What needs to be done >> Whatever the records contain, reproduce all of them exactly.

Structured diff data

+++

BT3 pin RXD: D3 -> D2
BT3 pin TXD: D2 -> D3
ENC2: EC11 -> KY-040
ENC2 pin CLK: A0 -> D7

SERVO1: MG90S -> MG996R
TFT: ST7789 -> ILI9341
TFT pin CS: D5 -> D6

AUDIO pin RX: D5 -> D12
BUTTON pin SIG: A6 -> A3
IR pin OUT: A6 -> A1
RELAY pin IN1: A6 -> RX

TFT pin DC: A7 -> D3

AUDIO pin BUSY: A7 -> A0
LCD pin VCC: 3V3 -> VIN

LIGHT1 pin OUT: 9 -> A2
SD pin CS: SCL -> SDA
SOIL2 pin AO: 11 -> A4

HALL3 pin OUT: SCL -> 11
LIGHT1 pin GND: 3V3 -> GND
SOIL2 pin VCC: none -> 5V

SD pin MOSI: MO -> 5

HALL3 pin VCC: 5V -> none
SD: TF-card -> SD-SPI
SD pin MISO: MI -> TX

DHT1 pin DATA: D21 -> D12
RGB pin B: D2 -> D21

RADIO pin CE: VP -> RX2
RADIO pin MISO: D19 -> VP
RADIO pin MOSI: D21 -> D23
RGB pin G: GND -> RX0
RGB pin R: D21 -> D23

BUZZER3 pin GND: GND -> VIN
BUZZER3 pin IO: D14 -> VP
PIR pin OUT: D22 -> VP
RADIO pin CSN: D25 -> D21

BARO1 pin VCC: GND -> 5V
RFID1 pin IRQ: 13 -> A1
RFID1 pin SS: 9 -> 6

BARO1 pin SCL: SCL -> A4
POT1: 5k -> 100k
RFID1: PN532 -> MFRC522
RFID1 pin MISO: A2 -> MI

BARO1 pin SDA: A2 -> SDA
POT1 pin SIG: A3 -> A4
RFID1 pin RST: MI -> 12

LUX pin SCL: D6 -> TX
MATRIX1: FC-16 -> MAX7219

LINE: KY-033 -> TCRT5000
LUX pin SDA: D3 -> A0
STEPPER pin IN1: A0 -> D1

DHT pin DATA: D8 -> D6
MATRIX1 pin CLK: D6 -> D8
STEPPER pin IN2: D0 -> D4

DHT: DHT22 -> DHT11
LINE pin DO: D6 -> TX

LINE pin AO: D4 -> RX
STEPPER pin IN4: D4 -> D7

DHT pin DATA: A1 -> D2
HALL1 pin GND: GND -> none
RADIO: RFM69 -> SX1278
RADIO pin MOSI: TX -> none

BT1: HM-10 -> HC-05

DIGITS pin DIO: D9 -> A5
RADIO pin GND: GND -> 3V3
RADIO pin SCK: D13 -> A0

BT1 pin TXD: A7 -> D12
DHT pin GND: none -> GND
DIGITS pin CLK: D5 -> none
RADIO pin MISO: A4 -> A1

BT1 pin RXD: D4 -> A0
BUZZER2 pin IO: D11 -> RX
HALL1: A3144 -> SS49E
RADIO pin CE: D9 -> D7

+++

Written response >>
BT3 pin RXD: D3 -> D2
BT3 pin TXD: D2 -> D3
ENC2: EC11 -> KY-040
ENC2 pin CLK: A0 -> D7

SERVO1: MG90S -> MG996R
TFT: ST7789 -> ILI9341
TFT pin CS: D5 -> D6

AUDIO pin RX: D5 -> D12
BUTTON pin SIG: A6 -> A3
IR pin OUT: A6 -> A1
RELAY pin IN1: A6 -> RX

TFT pin DC: A7 -> D3

AUDIO pin BUSY: A7 -> A0
LCD pin VCC: 3V3 -> VIN

LIGHT1 pin OUT: 9 -> A2
SD pin CS: SCL -> SDA
SOIL2 pin AO: 11 -> A4

HALL3 pin OUT: SCL -> 11
LIGHT1 pin GND: 3V3 -> GND
SOIL2 pin VCC: none -> 5V

SD pin MOSI: MO -> 5

HALL3 pin VCC: 5V -> none
SD: TF-card -> SD-SPI
SD pin MISO: MI -> TX

DHT1 pin DATA: D21 -> D12
RGB pin B: D2 -> D21

RADIO pin CE: VP -> RX2
RADIO pin MISO: D19 -> VP
RADIO pin MOSI: D21 -> D23
RGB pin G: GND -> RX0
RGB pin R: D21 -> D23

BUZZER3 pin GND: GND -> VIN
BUZZER3 pin IO: D14 -> VP
PIR pin OUT: D22 -> VP
RADIO pin CSN: D25 -> D21

BARO1 pin VCC: GND -> 5V
RFID1 pin IRQ: 13 -> A1
RFID1 pin SS: 9 -> 6

BARO1 pin SCL: SCL -> A4
POT1: 5k -> 100k
RFID1: PN532 -> MFRC522
RFID1 pin MISO: A2 -> MI

BARO1 pin SDA: A2 -> SDA
POT1 pin SIG: A3 -> A4
RFID1 pin RST: MI -> 12

LUX pin SCL: D6 -> TX
MATRIX1: FC-16 -> MAX7219

LINE: KY-033 -> TCRT5000
LUX pin SDA: D3 -> A0
STEPPER pin IN1: A0 -> D1

DHT pin DATA: D8 -> D6
MATRIX1 pin CLK: D6 -> D8
STEPPER pin IN2: D0 -> D4

DHT: DHT22 -> DHT11
LINE pin DO: D6 -> TX

LINE pin AO: D4 -> RX
STEPPER pin IN4: D4 -> D7

DHT pin DATA: A1 -> D2
HALL1 pin GND: GND -> none
RADIO: RFM69 -> SX1278
RADIO pin MOSI: TX -> none

BT1: HM-10 -> HC-05

DIGITS pin DIO: D9 -> A5
RADIO pin GND: GND -> 3V3
RADIO pin SCK: D13 -> A0

BT1 pin TXD: A7 -> D12
DHT pin GND: none -> GND
DIGITS pin CLK: D5 -> none
RADIO pin MISO: A4 -> A1

BT1 pin RXD: D4 -> A0
BUZZER2 pin IO: D11 -> RX
HALL1: A3144 -> SS49E
RADIO pin CE: D9 -> D7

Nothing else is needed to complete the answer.